** Opening Data block **

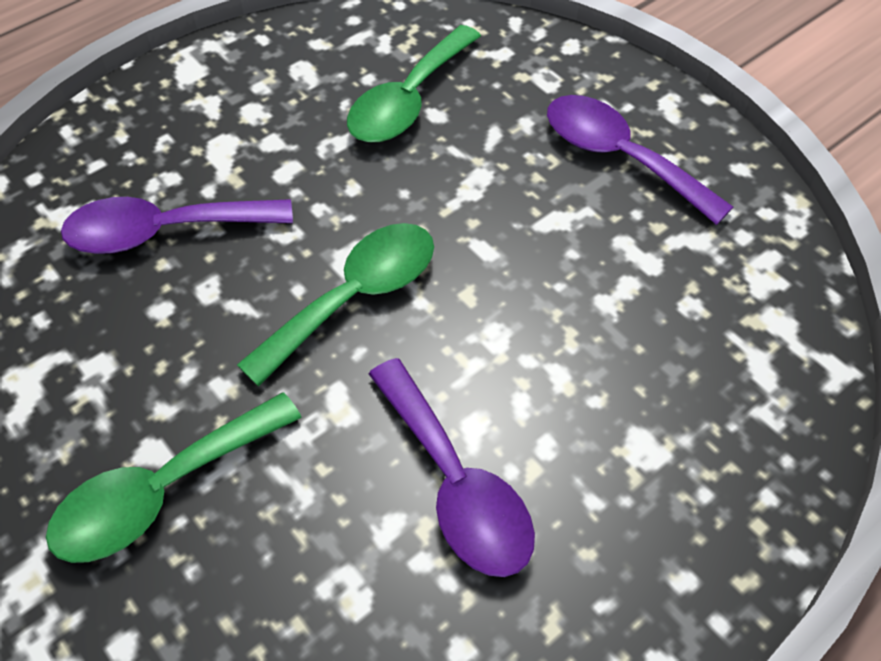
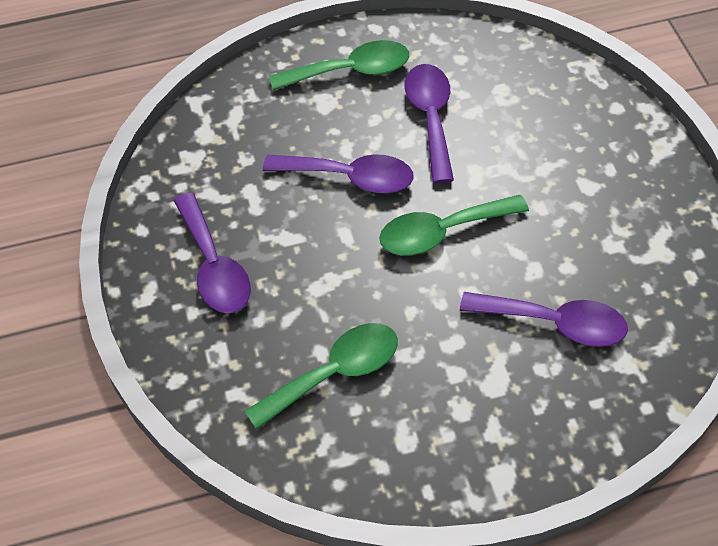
camera: 155 degrees left, 0 degrees up
(162, 491) = (585, 164): green spoon -> green spoon (351, 71)
(525, 330) = (350, 177): none -> purple spoon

** Closing Data block **

• Problem statement:
Every line above should be output exactly, except for the pictures.

• Task output:
camera: 155 degrees left, 0 degrees up
(162, 491) = (585, 164): green spoon -> green spoon (351, 71)
(525, 330) = (350, 177): none -> purple spoon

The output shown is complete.